Dataset excerpts:
## START
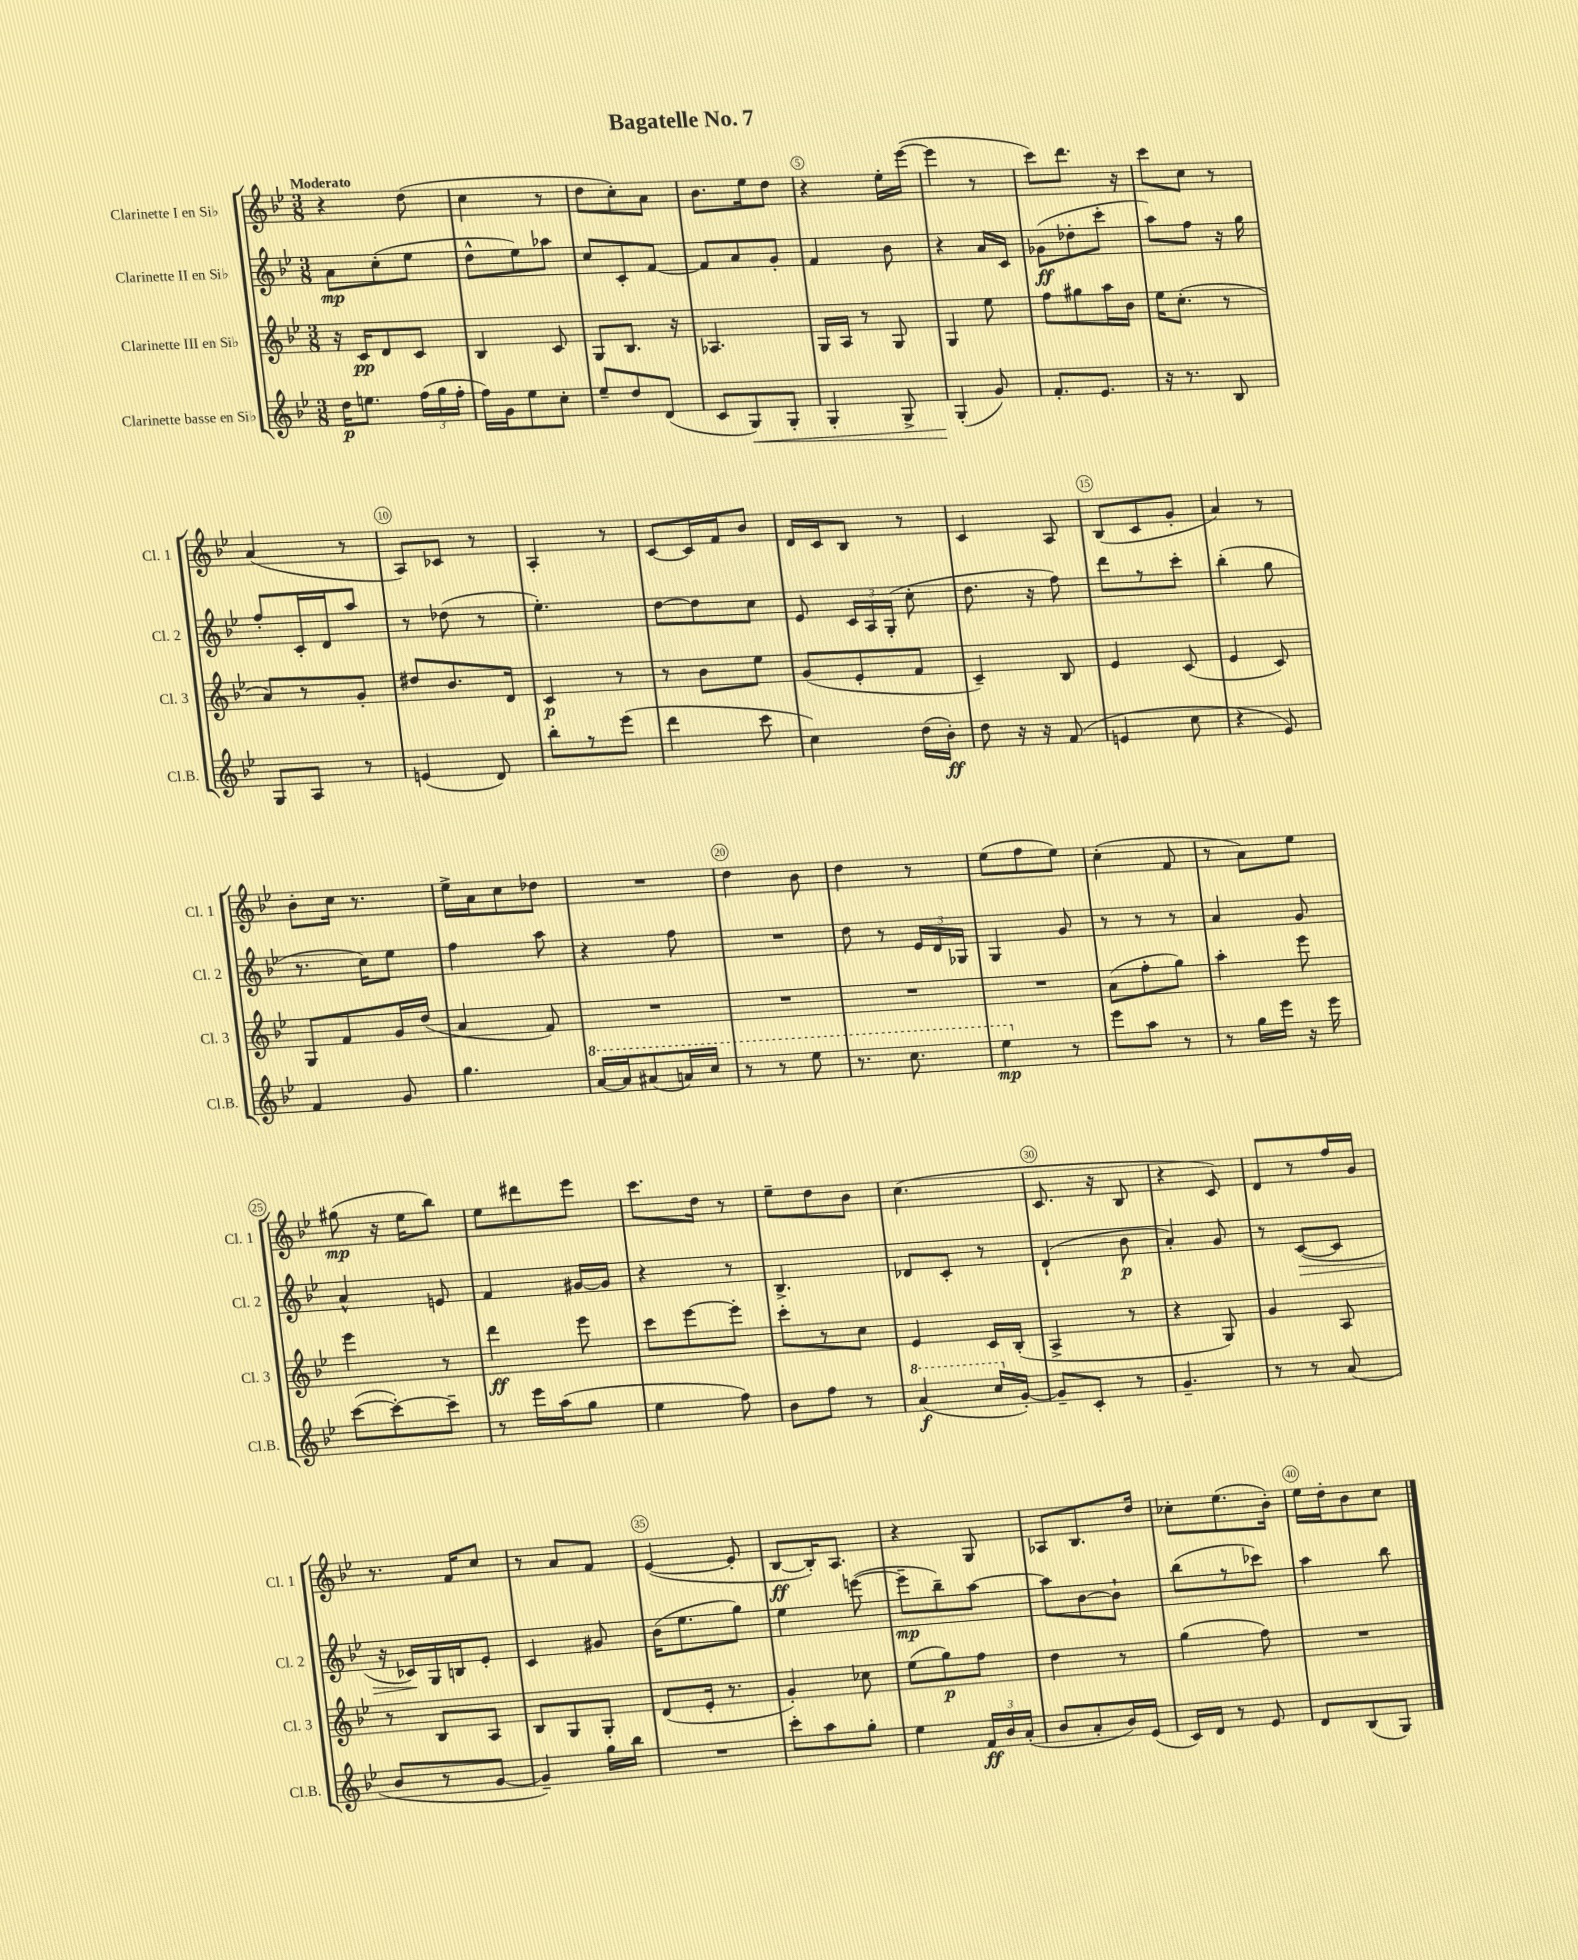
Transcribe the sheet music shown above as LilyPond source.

\header { title = "Bagatelle No. 7" }
<<
\new StaffGroup <<
\new Staff = "s0" \with { instrumentName = "Clarinette I en Sib" shortInstrumentName = "Cl. 1" } {
    \clef treble \key bes \major \numericTimeSignature \time 3/8 \tempo "Moderato"
    \autoBeamOff r4 d''8( |
    c''4 r8 |
    d''8[ c''8-.) a'8] |
    bes'8.[ ees''16 d''8] |
    r4 ees''16[-. ees'''16]~( |
    ees'''4 r8 |
    c'''8[) d'''8.] r16 |
    c'''8[ c''8] r8 |
    a'4( r8 |
    a8[) ces'8] r8 |
    a4-. r8 |
    c'8[~ c'16 f'16 bes'8] |
    d'16[ c'16 bes8] r8 |
    c'4 a8 |
    bes8[( c'8 g'8]-. |
    a'4) r8 |
    bes'8[-. c''16] r8. |
    ees''16[-> a'16 c''8 des''8] |
    R4. |
    d''4 bes'8 |
    d''4 r8 |
    ees''8[( f''8 ees''8]) |
    c''4-.( f'8 |
    r8 a'8[) ees''8] |
    gis''8\mp( r16 ees''16[ bes''8]) |
    ees''8[ dis'''8 ees'''8] |
    c'''8.[ d''16] r8 |
    ees''8[-- d''8 bes'8] |
    c''4.( |
    c'8. r16 bes8 |
    r4 c'8) |
    d'8[ r8 f''16 g'16] |
    r8. f'16[ c''8] |
    r8 a'8[ f'8] |
    ees'4~( ees'8-. |
    bes8[~\ff bes16-.) a8.] |
    r4 g8 |
    aes8[ bes8. d''16] |
    ces''8[-. ees''8.( bes'16]-.) |
    ees''16[ d''16-. bes'8 c''8] \bar "|." |
}
\new Staff = "s1" \with { instrumentName = "Clarinette II en Sib" shortInstrumentName = "Cl. 2" } {
    \clef treble \key bes \major \numericTimeSignature \time 3/8
    \autoBeamOff a'8[\mp c''8-.( ees''8] |
    d''8[-^ ees''8) aes''8] |
    c''8[ c'8-. f'8]~ |
    f'8[ a'8 g'8]-. |
    f'4 bes'8 |
    r4 a'16[ c'16] |
    ges'8[\ff( des''8-. c'''8]-. |
    a''8[) f''8] r16 g''16 |
    f''8[-. c'16-. d'16 a''8] |
    r8 des''8( r8 |
    ees''4.-.) |
    d''8[~ d''8 c''8] |
    ees'8 \tuplet 3/2 { c'16[ a16 g16]-.( } c''8-. |
    d''8. r16 f''8) |
    d'''8[ r8 c'''8]-. |
    bes''4-.( g''8 |
    r8. c''16[) ees''8] |
    f''4 a''8 |
    r4 f''8 |
    R4. |
    d''8 r8 \tuplet 3/2 { ees'16[ d'16 ges16] } |
    g4 g'8 |
    r8 r8 r8 |
    a'4 g'8 |
    a'4-^ e'8 |
    f'4 gis'16[~ gis'16] |
    r4 r8 |
    bes4.-> |
    des'8[ c'8]-. r8 |
    d'4-!( bes'8\p |
    a'4-.) g'8 |
    r8 c'8[~\>( c'8] |
    r16 ces'16[\!) g16 b16 ees'8]-. |
    c'4 gis'8 |
    bes'16[( ees''8. g''8]) |
    ees''4 e'''8~( |
    e'''8[--\mp bes''8--) a''8]~ |
    a''8[ bes'8~ bes'8]-! |
    bes''8[( r8 ces'''8]) |
    a''4 bes''8 \bar "|." |
}
\new Staff = "s2" \with { instrumentName = "Clarinette III en Sib" shortInstrumentName = "Cl. 3" } {
    \clef treble \key bes \major \numericTimeSignature \time 3/8
    \autoBeamOff r16 c'16[\pp d'8 c'8] |
    bes4 c'8 |
    g8[ bes8.] r16 |
    aes4. |
    g16[ a16] r8 g8 |
    g4 ees''8 |
    f''8[ gis''8 a''16 bes'16] |
    ees''16[ c''8.]-.( r8 |
    a'8[) r8 g'8]-. |
    dis''8[ bes'8. d'16] |
    c'4\p r8 |
    r8 bes'8[ ees''8] |
    g'8[( ees'8-. f'8] |
    c'4--) bes8 |
    ees'4 c'8( |
    ees'4 c'8) |
    g8[ f'8 g'16 d''16]( |
    a'4 f'8) |
    R4. |
    R4. |
    R4. |
    R4. |
    a'8[( f''8-. g''8]) |
    a''4-. ees'''8 |
    ees'''4 r8 |
    d'''4\ff ees'''8 |
    c'''8[ ees'''8~ ees'''8]-. |
    c'''8[-. r8 c''8] |
    ees'4 c'16[ bes16]-.( |
    a4-> r8 |
    r4 g8) |
    g'4 a8 |
    r8 bes8[ a8] |
    bes8[ g8 g8]-. |
    d'8[( ees'16]-. r8. |
    g'4-.) ces''8 |
    ees''8[( g''8\p) f''8] |
    d''4 r8 |
    g''4( f''8) |
    R4. \bar "|." |
}
\new Staff = "s3" \with { instrumentName = "Clarinette basse en Sib" shortInstrumentName = "Cl.B." } {
    \clef treble \key bes \major \numericTimeSignature \time 3/8
    \autoBeamOff d''16[\p e''8.] \tuplet 3/2 { f''16[( g''16 f''16]-. } |
    f''16[) g'16 ees''8 c''8]-. |
    ees''8[-- d''8 d'8]( |
    c'8[ g8\<) g8]-. |
    g4-. g8-> |
    g4-.\!( g'8) |
    f'8.[-. ees'8.] |
    r16 r8. bes8 |
    g8[ a8] r8 |
    e'4( d'8) |
    bes''8[-. r8 ees'''8]( |
    d'''4 c'''8 |
    c''4) d''16[( bes'16]-.\ff) |
    d''8 r16 r16 f'8( |
    e'4 c''8 |
    r4 ees'8) |
    f'4 g'8 |
    g''4. |
    \ottava #1 a''16[~ a''16 ais''8( a''16) c'''16] |
    r8 r8 ees'''8 |
    r8. c'''8. |
    ees'''4\mp \ottava #0 r8 |
    ees'''8[ a''8] r8 |
    r8 g''16[ ees'''16] r16 ees'''16 |
    c'''8[~( c'''8~-.) c'''8]-- |
    r8 ees'''16[ a''16( g''8] |
    ees''4 f''8) |
    bes'8[ f''8] r8 |
    \ottava #1 a''4\f( c'''16[ \ottava #0 g'16]~-.) |
    g'8[-- c'8]-. r8 |
    g'4.-- |
    r8 r8 a'8( |
    bes'8[ r8 g'8]~ |
    g'4--) g''16[ bes''16] |
    R4. |
    c'''8[-. a''8 g''8]-. |
    ees''4 \tuplet 3/2 { f'16[\ff bes'16 a'16]-.( } |
    bes'8[ a'8-. bes'16) ees'16]( |
    c'16[) d'16] r8 ees'8 |
    d'8[ bes8( g8]) \bar "|." |
}
>>
>>
\layout { \context { \Score \override BarNumber.break-visibility = ##(#f #t #t) barNumberVisibility = #(every-nth-bar-number-visible 5) \override BarNumber.stencil = #(make-stencil-circler 0.1 0.3 ly:text-interface::print) } }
## END
_TASK DESCRIPTION_
Please list every line in the entries above that contains the string "autoBeamOff".

_RESPONSE_
    \autoBeamOff r4 d''8( |
    \autoBeamOff a'8[\mp c''8-.( ees''8] |
    \autoBeamOff r16 c'16[\pp d'8 c'8] |
    \autoBeamOff d''16[\p e''8.] \tuplet 3/2 { f''16[( g''16 f''16]-. } |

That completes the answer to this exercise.